(EXERCISE REQUIREMENTS) Line by line, restate the material word for word, omitting any image.

###

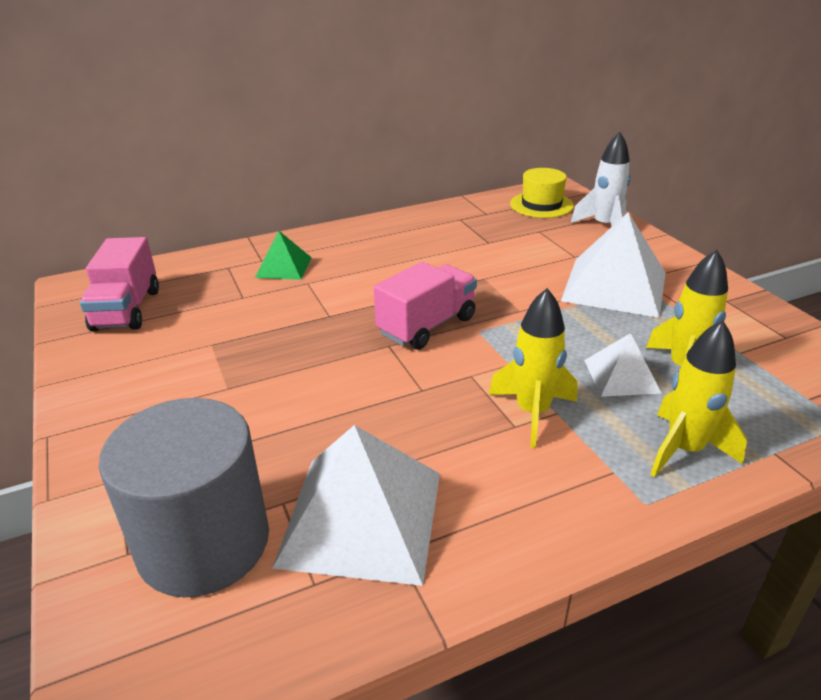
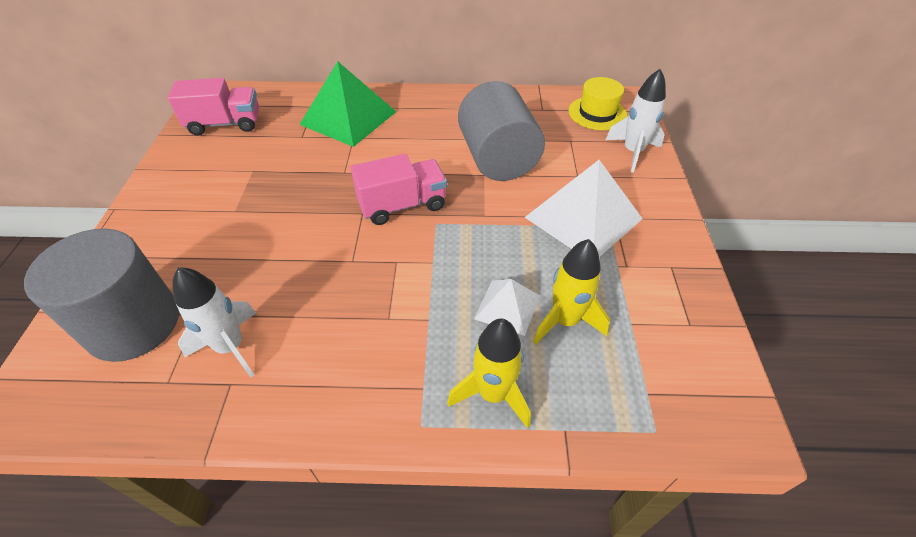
camera: 25 degrees right, 15 degrees up
(127, 310) = (225, 124): pink truck -> pink truck turned 120 degrees counterclockwise
(284, 267) = (348, 118): green pyramid -> green pyramid, size x1.86
(361, 517) = (231, 347): white pyramid -> white rocket
(485, 262) = (497, 159): none -> grey cylinder
(532, 413) = (410, 312): yellow rocket -> none

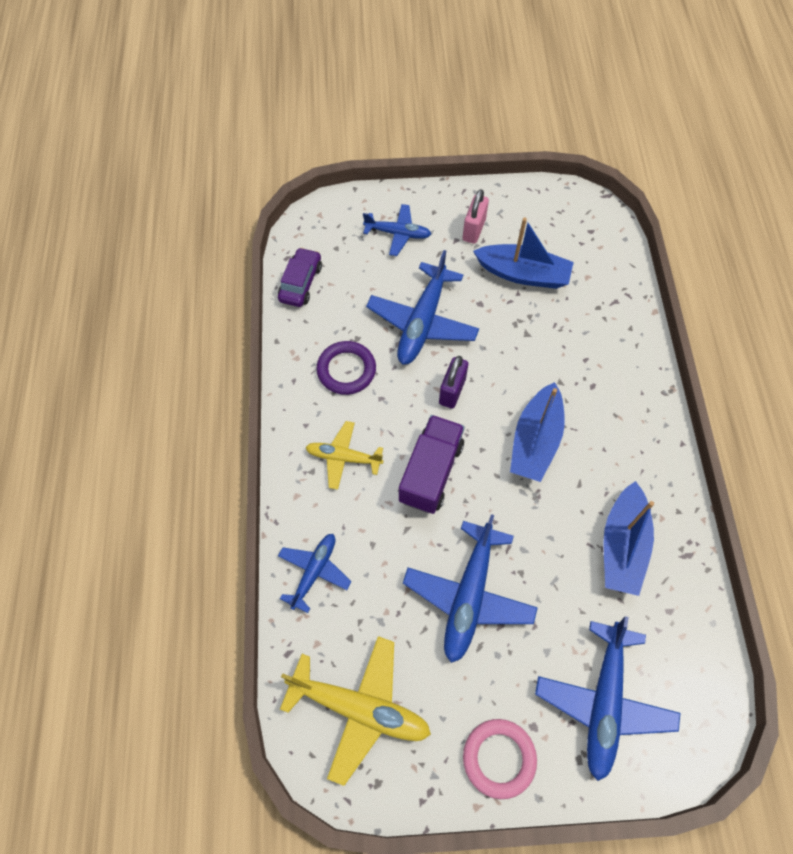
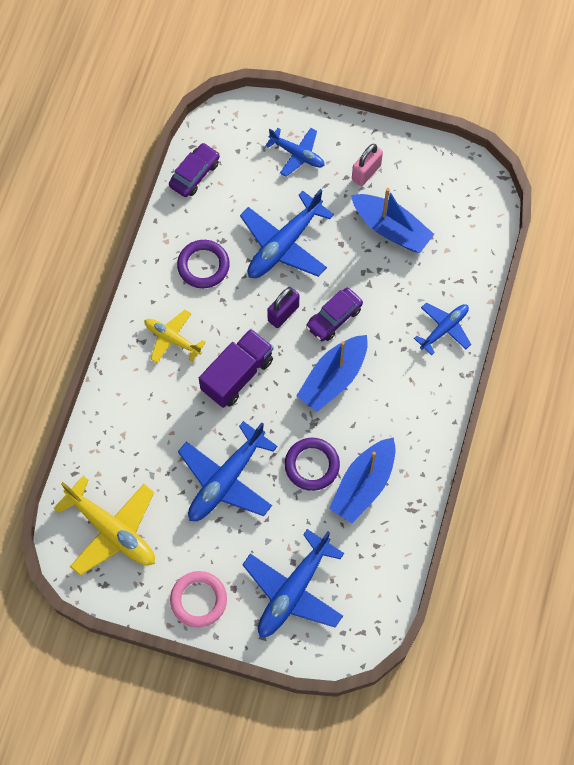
camera: 20 degrees right, 5 degrees up
(314, 572) = (116, 420): blue plane -> blue plane (444, 329)
(507, 378) = (334, 318): none -> purple car
(556, 544) = (312, 465): none -> purple ring

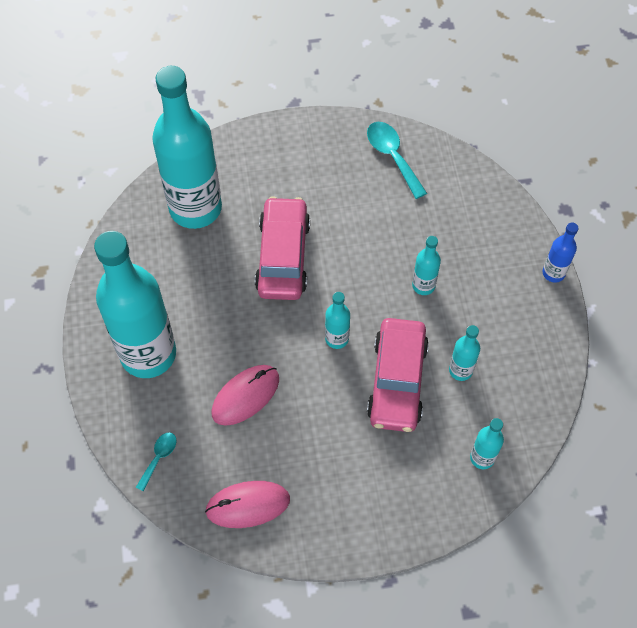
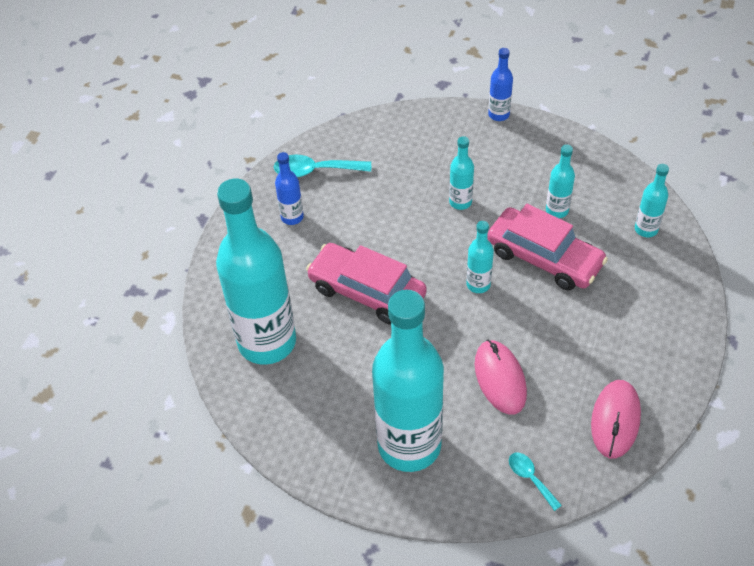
camera: 60 degrees left, 10 degrees down
(331, 164) = (292, 217): none -> blue bottle

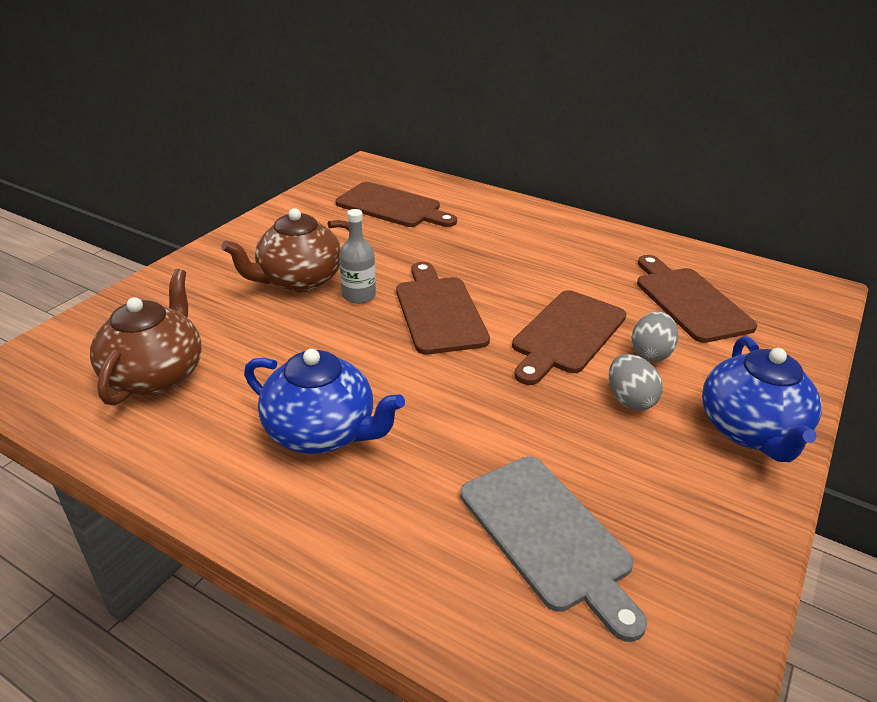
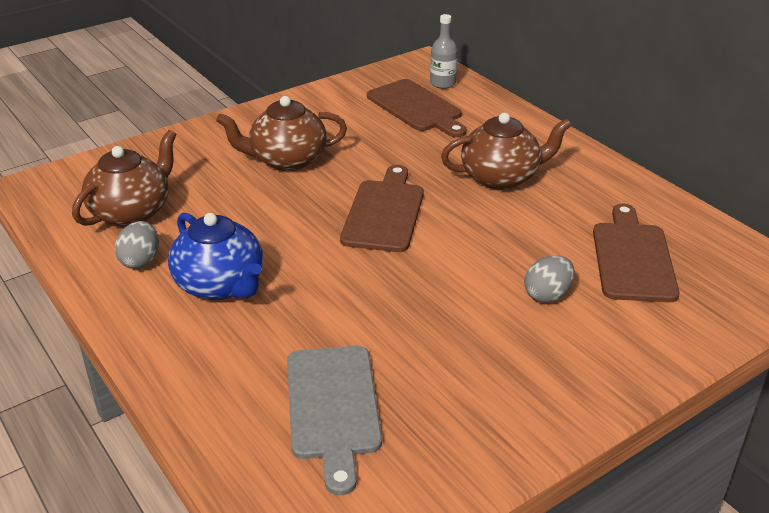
camera: 25 degrees right, 0 degrees up
(359, 295) = (326, 184): grey bottle -> grey bottle (443, 83)
(520, 254) = (501, 177): none -> brown teapot
(566, 334) = (482, 259): brown cutting board -> none
(629, 400) = (491, 328): grey egg -> grey egg (141, 261)
(750, 431) = (580, 383): blue teapot -> none

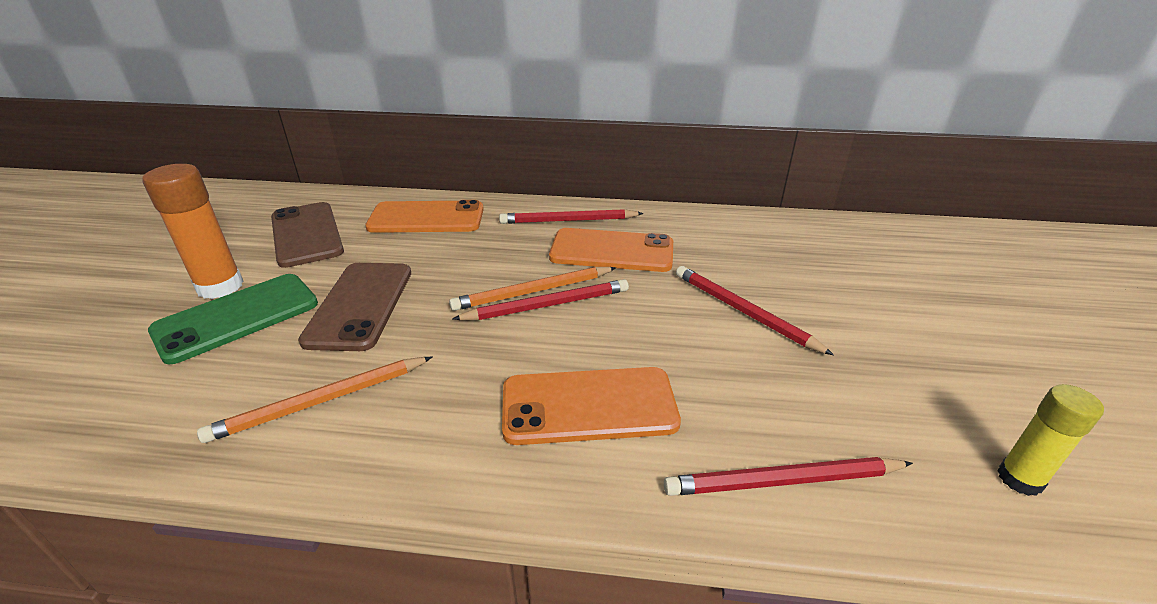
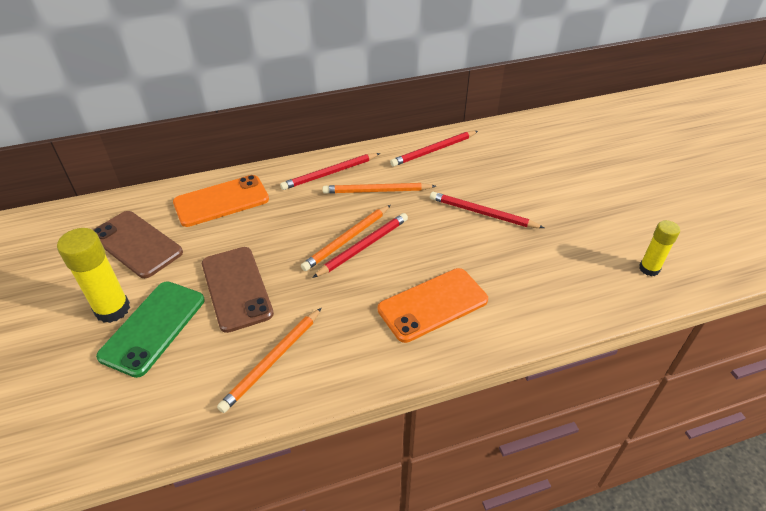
camera: 25 degrees left, 10 degrees up
(220, 286) = (112, 309): orange glue stick -> yellow glue stick
(612, 251) = (377, 191): orange phone -> orange pencil
(783, 481) = (551, 309): red pencil -> red pencil (434, 150)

###

(TASK SOLUTION)
camera: 25 degrees right, 15 degrees up
(127, 310) = (225, 124): pink truck -> pink truck turned 120 degrees counterclockwise
(284, 267) = (348, 118): green pyramid -> green pyramid, size x1.86
(361, 517) = (231, 347): white pyramid -> white rocket
(485, 262) = (497, 159): none -> grey cylinder
(532, 413) = (410, 312): yellow rocket -> none

camera: 20 degrees right, 5 degrees up
(314, 572) = (116, 420): blue plane -> blue plane (444, 329)
(507, 378) = (334, 318): none -> purple car
(556, 544) = (312, 465): none -> purple ring

camera: 60 degrees left, 10 degrees down
(331, 164) = (292, 217): none -> blue bottle

camera: 25 degrees right, 0 degrees up
(359, 295) = (326, 184): grey bottle -> grey bottle (443, 83)
(520, 254) = (501, 177): none -> brown teapot
(566, 334) = (482, 259): brown cutting board -> none
(629, 400) = (491, 328): grey egg -> grey egg (141, 261)
(750, 431) = (580, 383): blue teapot -> none

camera: 25 degrees left, 10 degrees up
(220, 286) = (112, 309): orange glue stick -> yellow glue stick
(612, 251) = (377, 191): orange phone -> orange pencil
(783, 481) = (551, 309): red pencil -> red pencil (434, 150)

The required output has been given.